*** Opening DATA FOR THIS EXERCISE ***

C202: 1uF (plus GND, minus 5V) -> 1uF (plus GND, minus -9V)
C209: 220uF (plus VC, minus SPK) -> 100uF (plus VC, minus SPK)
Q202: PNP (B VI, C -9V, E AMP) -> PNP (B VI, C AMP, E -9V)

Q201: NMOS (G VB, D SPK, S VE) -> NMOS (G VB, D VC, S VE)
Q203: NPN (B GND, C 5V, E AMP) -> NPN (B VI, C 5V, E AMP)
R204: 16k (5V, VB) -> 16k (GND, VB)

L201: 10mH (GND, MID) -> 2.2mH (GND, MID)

*** Closing DATA FOR THIS EXERCISE ***
*** Opening DATA FOR THIS EXERCISE ***

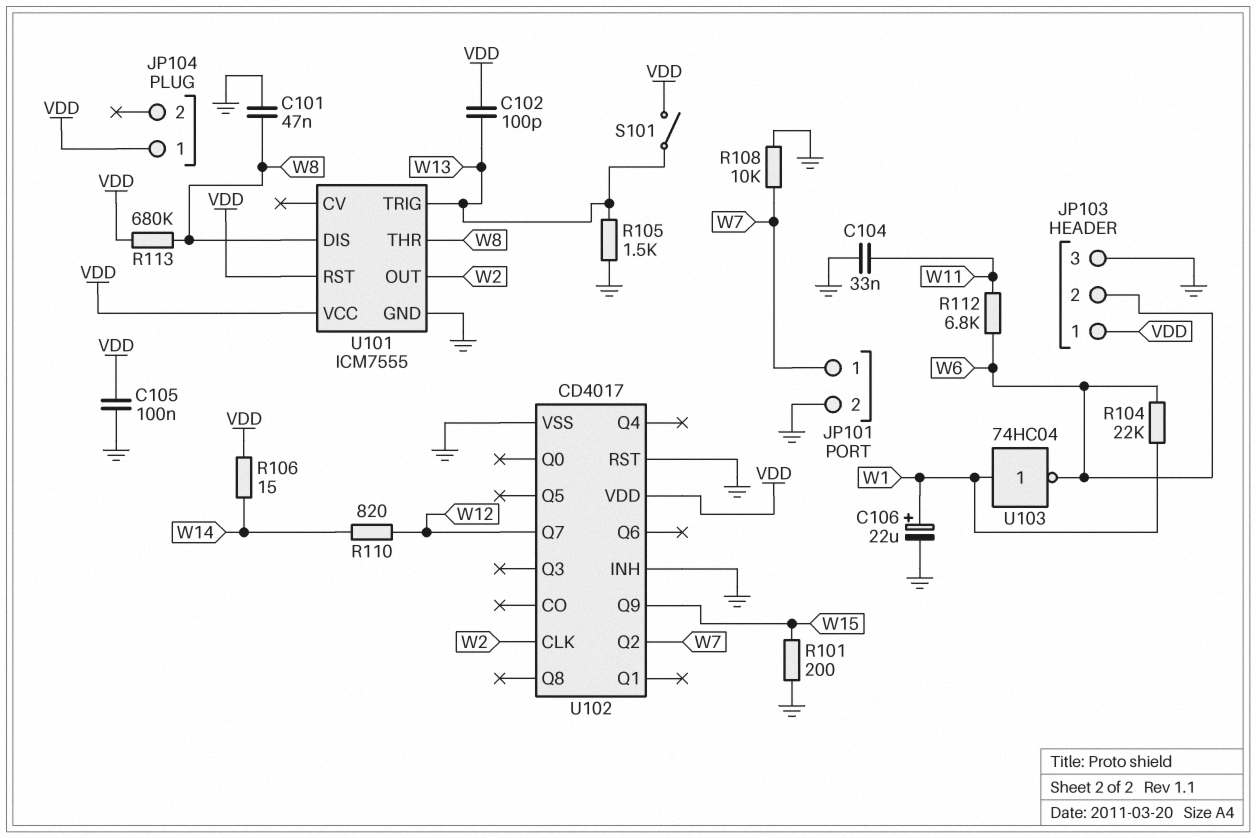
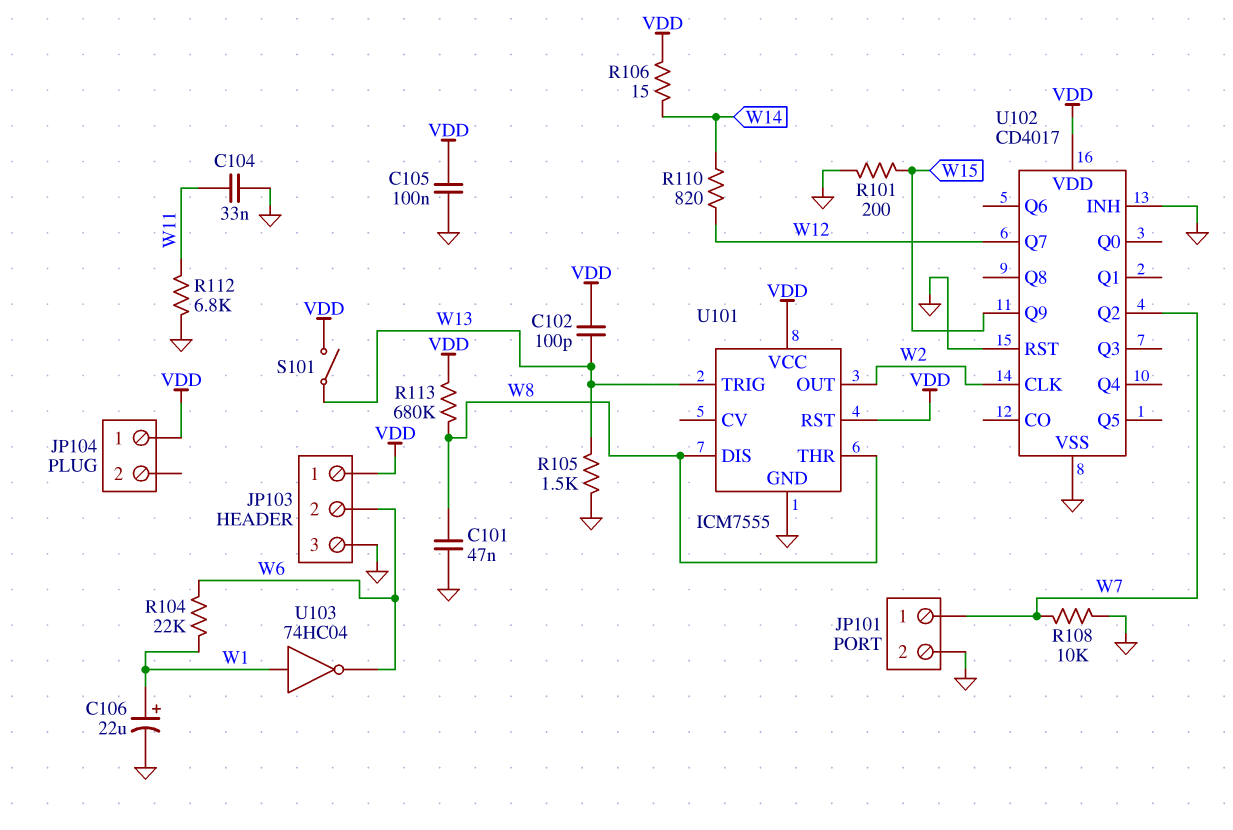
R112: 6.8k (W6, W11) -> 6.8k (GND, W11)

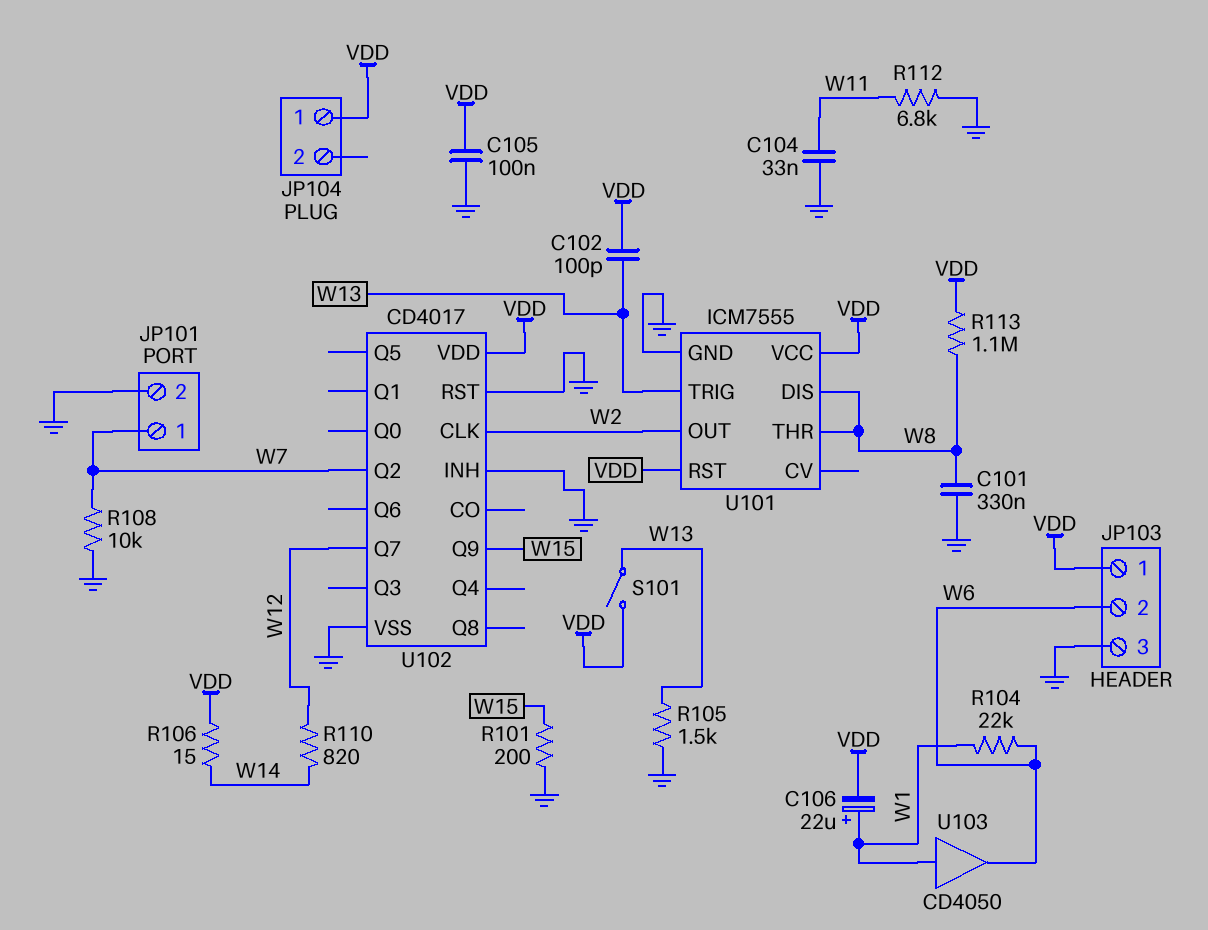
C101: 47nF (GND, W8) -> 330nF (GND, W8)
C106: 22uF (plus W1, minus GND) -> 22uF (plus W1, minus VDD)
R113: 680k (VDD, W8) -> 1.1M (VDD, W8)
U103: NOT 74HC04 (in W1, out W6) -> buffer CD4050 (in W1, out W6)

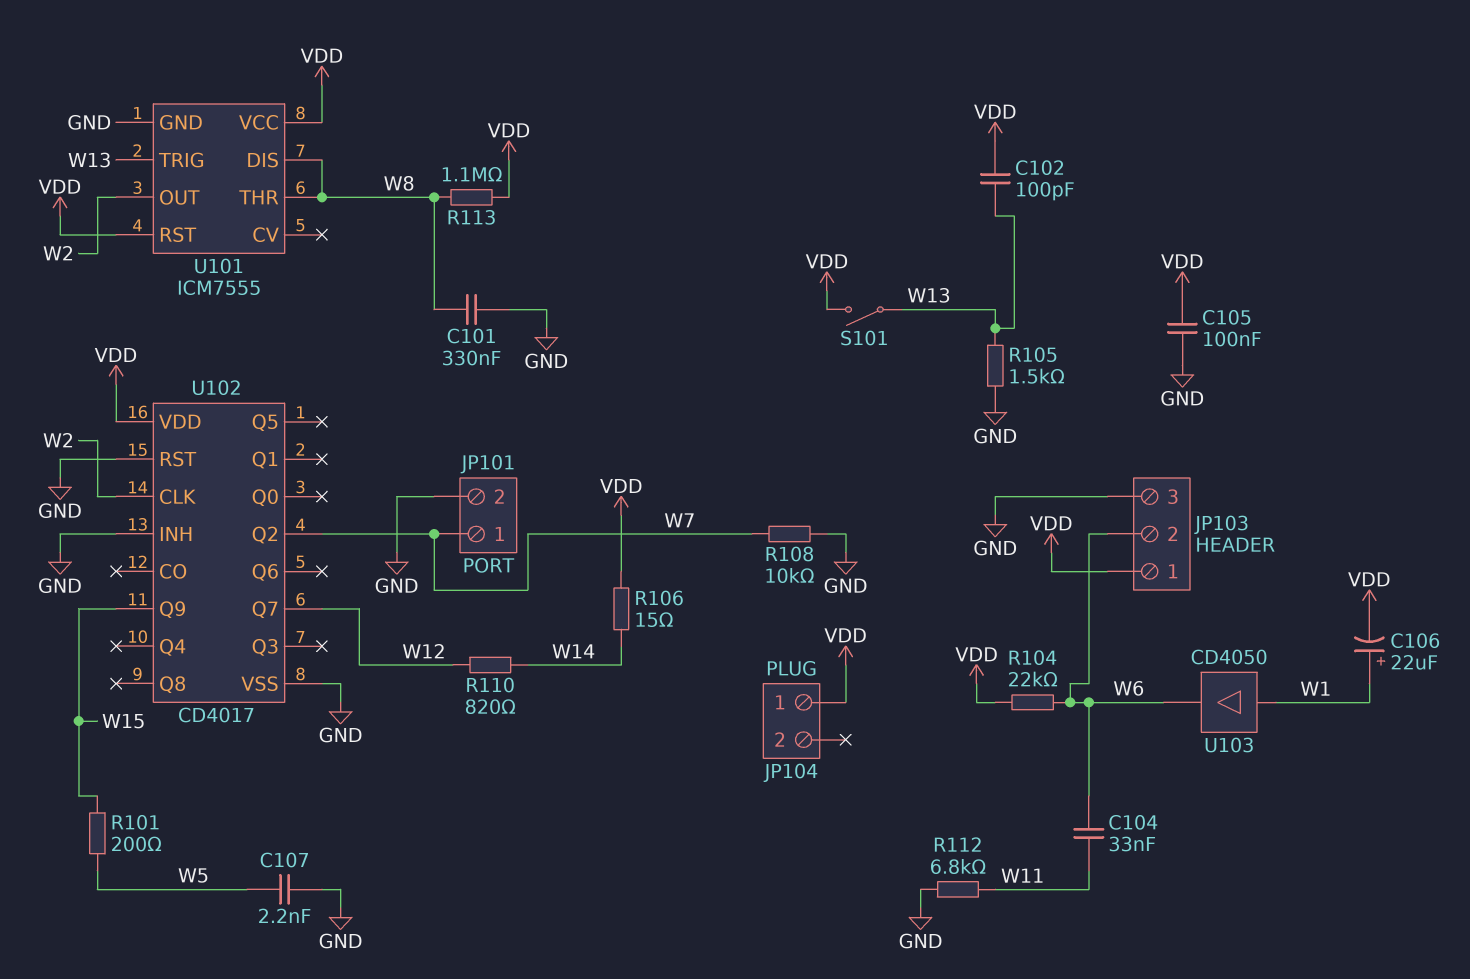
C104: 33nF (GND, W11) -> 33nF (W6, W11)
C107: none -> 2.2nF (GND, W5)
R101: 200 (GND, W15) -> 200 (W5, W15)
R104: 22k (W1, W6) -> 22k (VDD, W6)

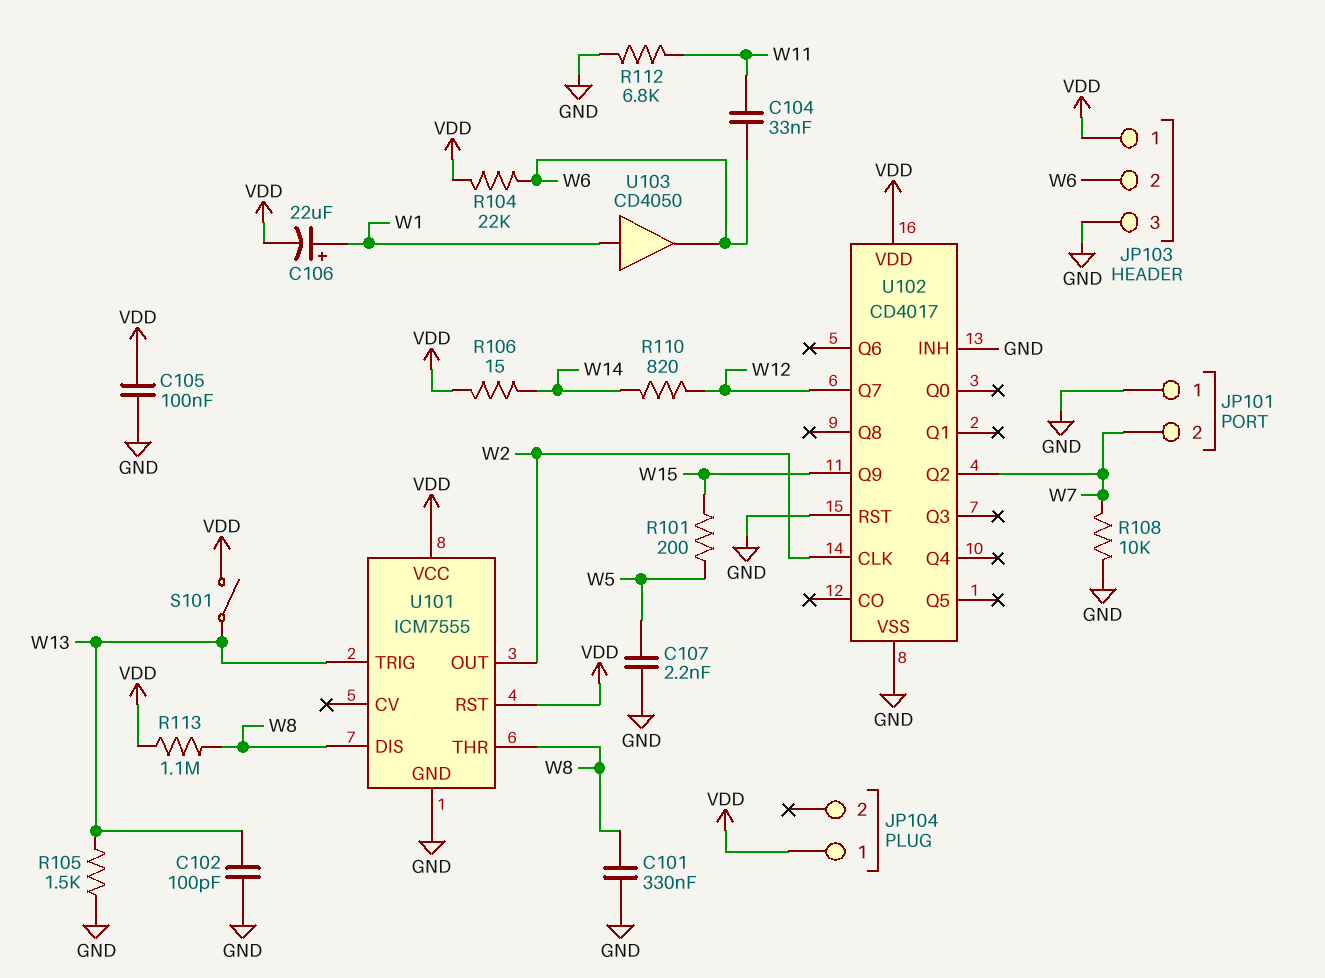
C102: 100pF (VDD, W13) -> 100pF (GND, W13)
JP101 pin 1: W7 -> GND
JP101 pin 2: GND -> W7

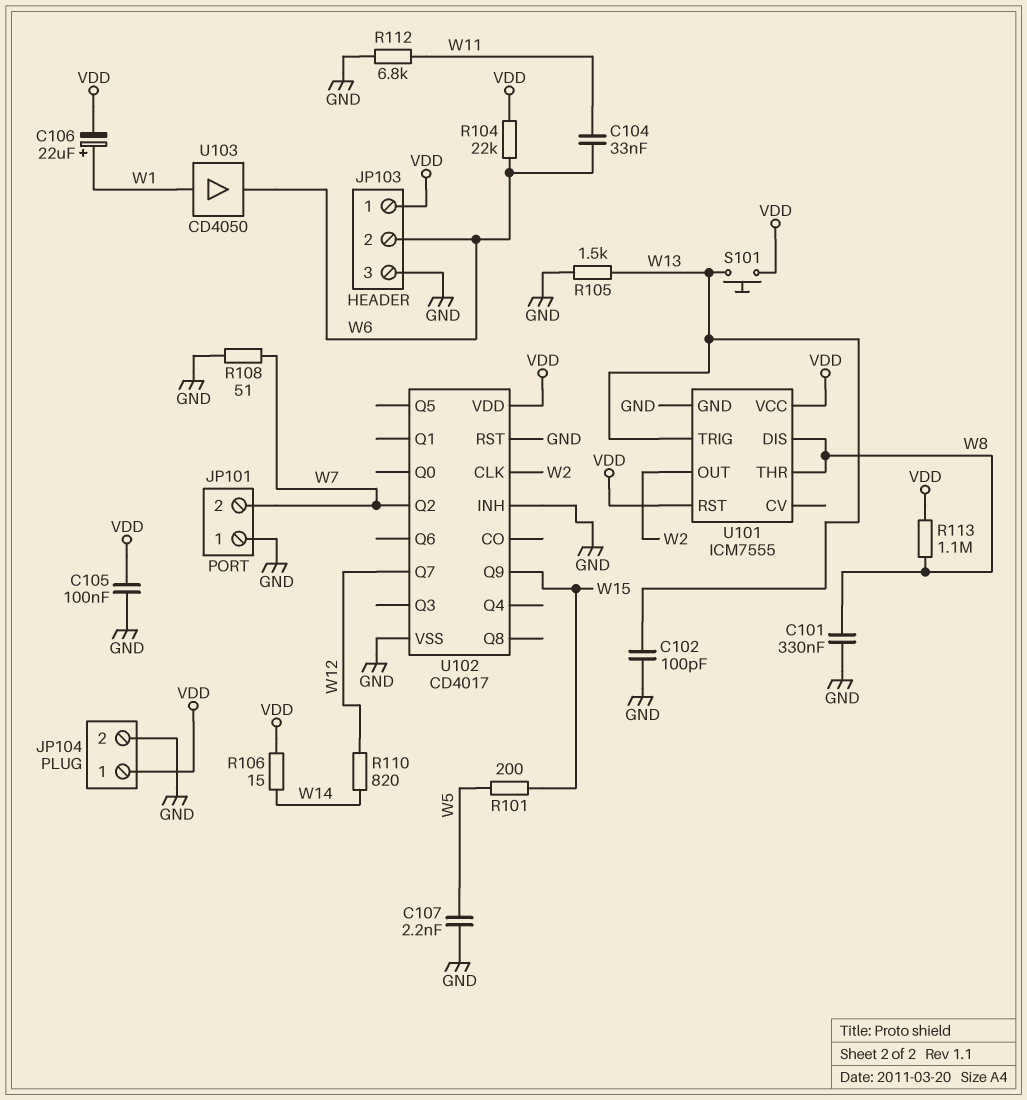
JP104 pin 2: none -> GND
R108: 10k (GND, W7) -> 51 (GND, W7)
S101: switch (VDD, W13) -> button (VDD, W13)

*** Closing DATA FOR THIS EXERCISE ***
*** Opening DATA FOR THIS EXERCISE ***

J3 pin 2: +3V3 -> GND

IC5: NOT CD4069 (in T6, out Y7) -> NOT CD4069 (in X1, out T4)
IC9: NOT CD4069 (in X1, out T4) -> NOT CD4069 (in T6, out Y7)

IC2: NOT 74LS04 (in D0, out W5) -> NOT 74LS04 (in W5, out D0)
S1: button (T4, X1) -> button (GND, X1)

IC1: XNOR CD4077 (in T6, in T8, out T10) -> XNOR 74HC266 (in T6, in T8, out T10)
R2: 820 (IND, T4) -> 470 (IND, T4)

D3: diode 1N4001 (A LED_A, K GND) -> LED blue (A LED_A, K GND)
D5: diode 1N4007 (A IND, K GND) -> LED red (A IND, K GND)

*** Closing DATA FOR THIS EXERCISE ***

§ TASK ITEM
Please go through the material and return each line where the word "none" appears.

§ OUTPUT FOR THIS EXERCISE
C107: none -> 2.2nF (GND, W5)
JP104 pin 2: none -> GND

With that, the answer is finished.